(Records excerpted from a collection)
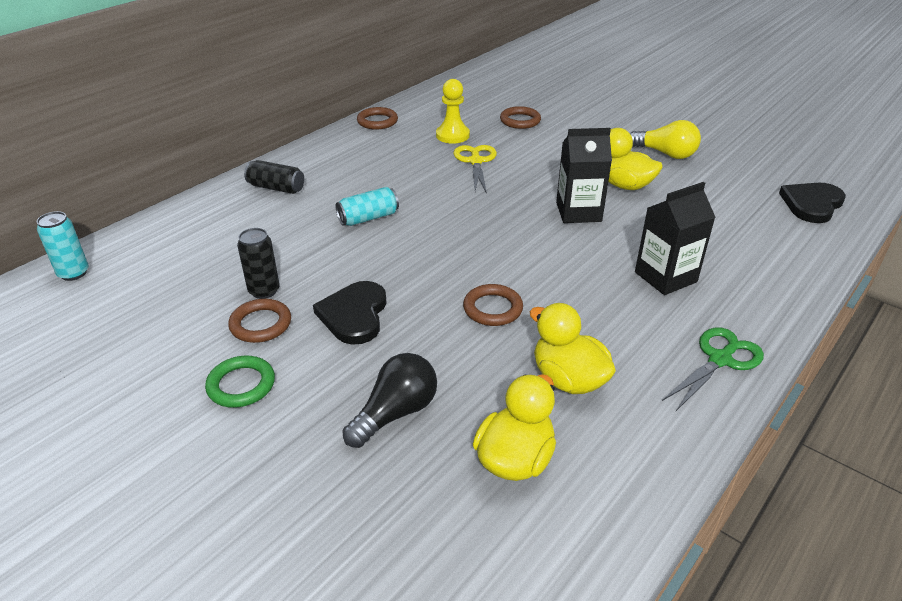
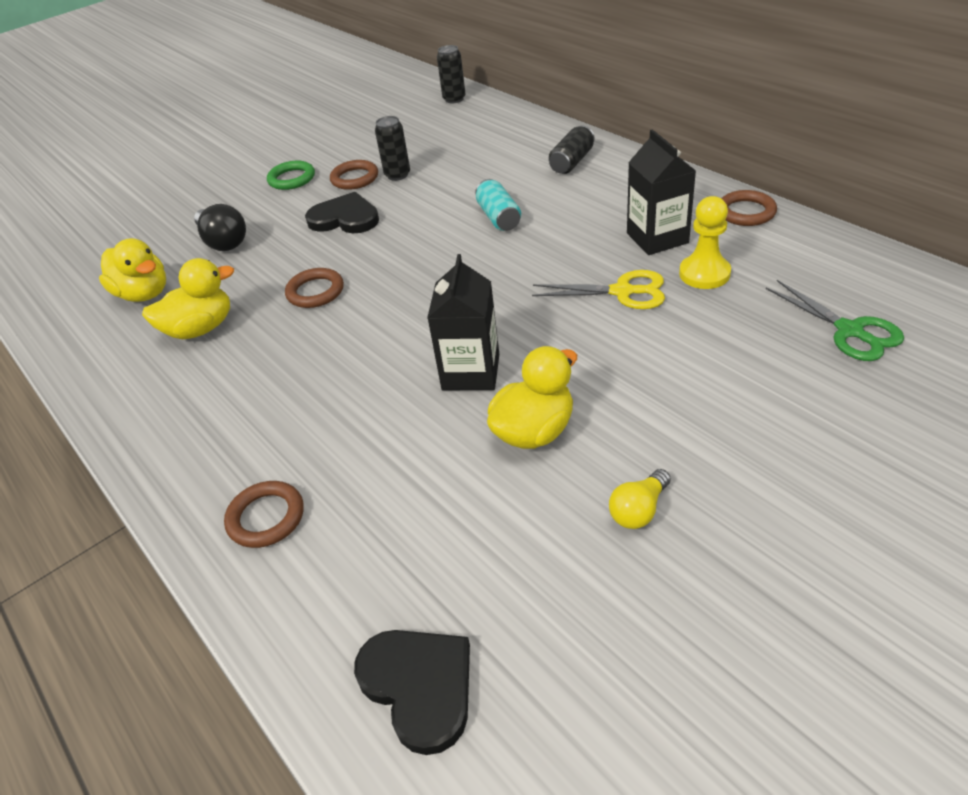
camera: 105 degrees right, 5 degrees up
turquoise can [37,211,89,281] -> black can [437,45,466,103]
brown ring [500,106,541,129] -> brown ring moved to [224,481,304,548]
yellow light bulb [630,120,701,159] -> yellow light bulb [609,469,671,529], size x0.64
black carton [635,182,716,295] -> black carton moved to [627,129,696,255]
green scissors [662,327,764,411] -> green scissors moved to [766,280,904,361]

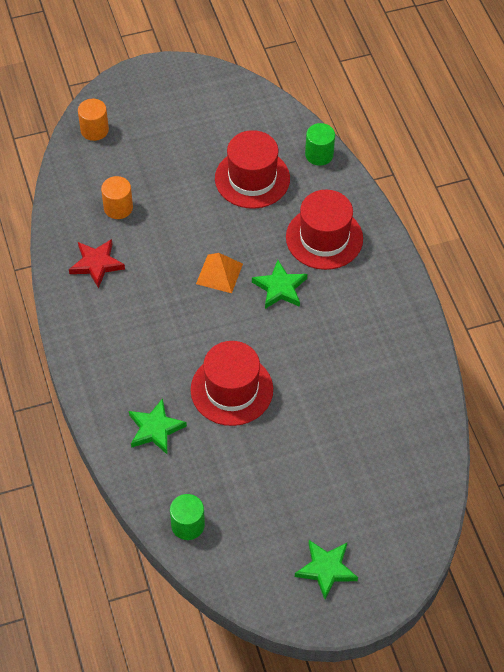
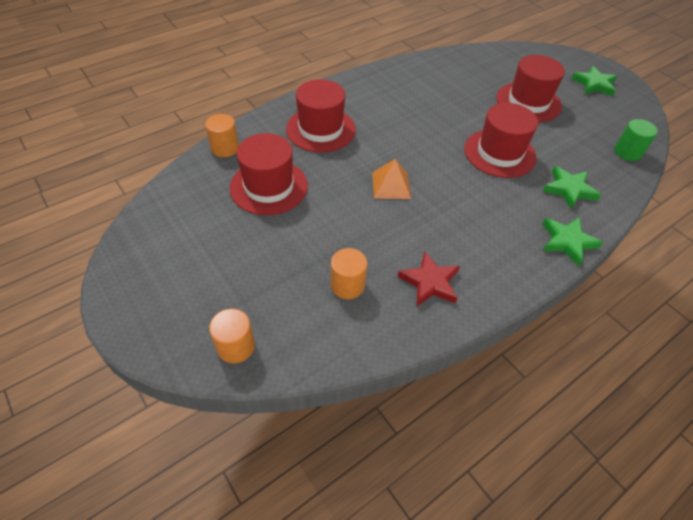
camera: 110 degrees left, 5 degrees down
green star [252,260,307,309] -> green star moved to [543,217,603,267]
green cylinder [305,123,335,166] -> orange cylinder [205,114,239,157]
none -> red hat [496,55,565,122]

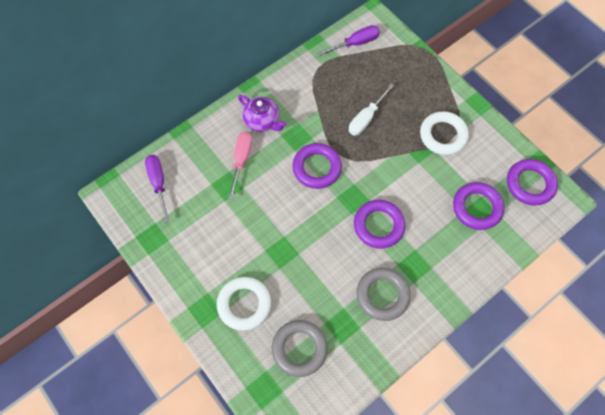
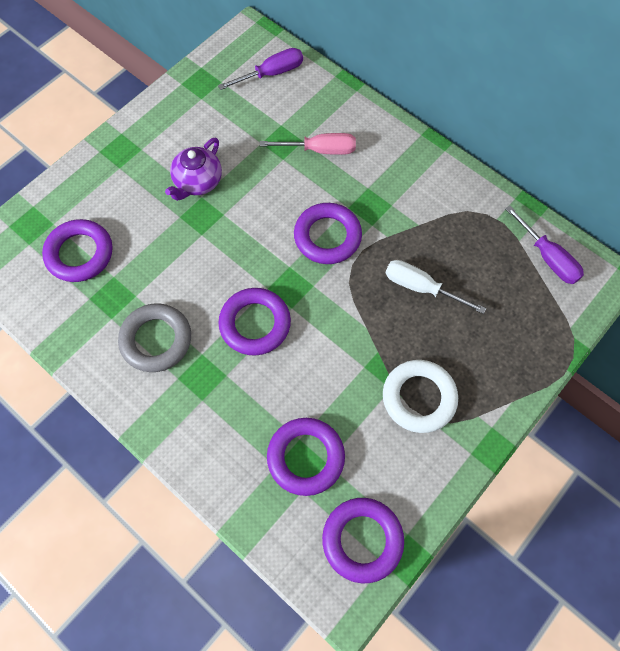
camera: 80 degrees right, 0 degrees up
white ring [217,277,271,331] -> none
purple teapot [238,95,286,132] -> purple teapot moved to [165,137,222,201]
grey ring [272,320,328,377] -> purple ring [42,219,112,282]

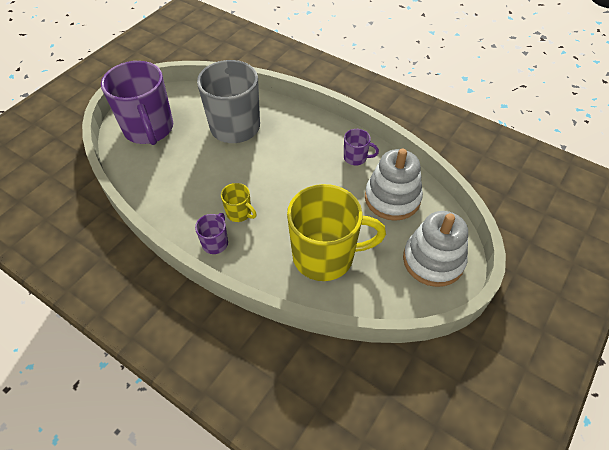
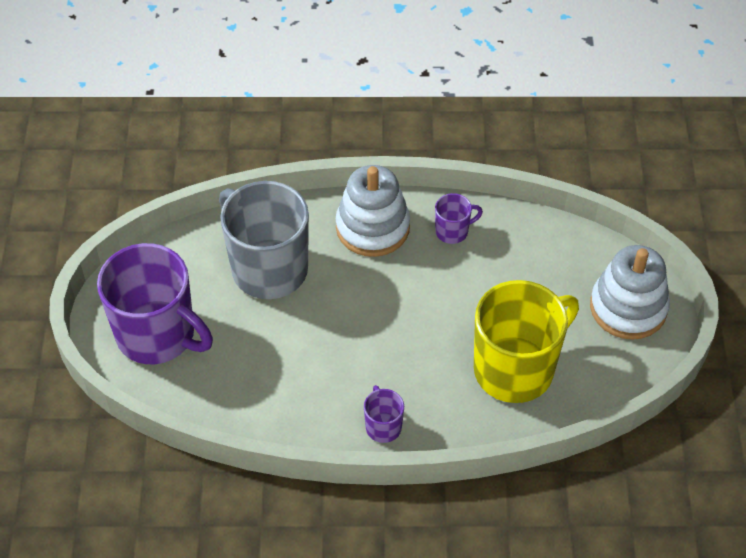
camera: 35 degrees left, 0 degrees up
yellow mug [221,183,257,222] -> none
white stacking toy [365,149,423,221] -> white stacking toy moved to [336,165,410,257]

● Exercise description
Answer with one number only, the count of lines in the entries above that hold the string "camera".

● Written response
4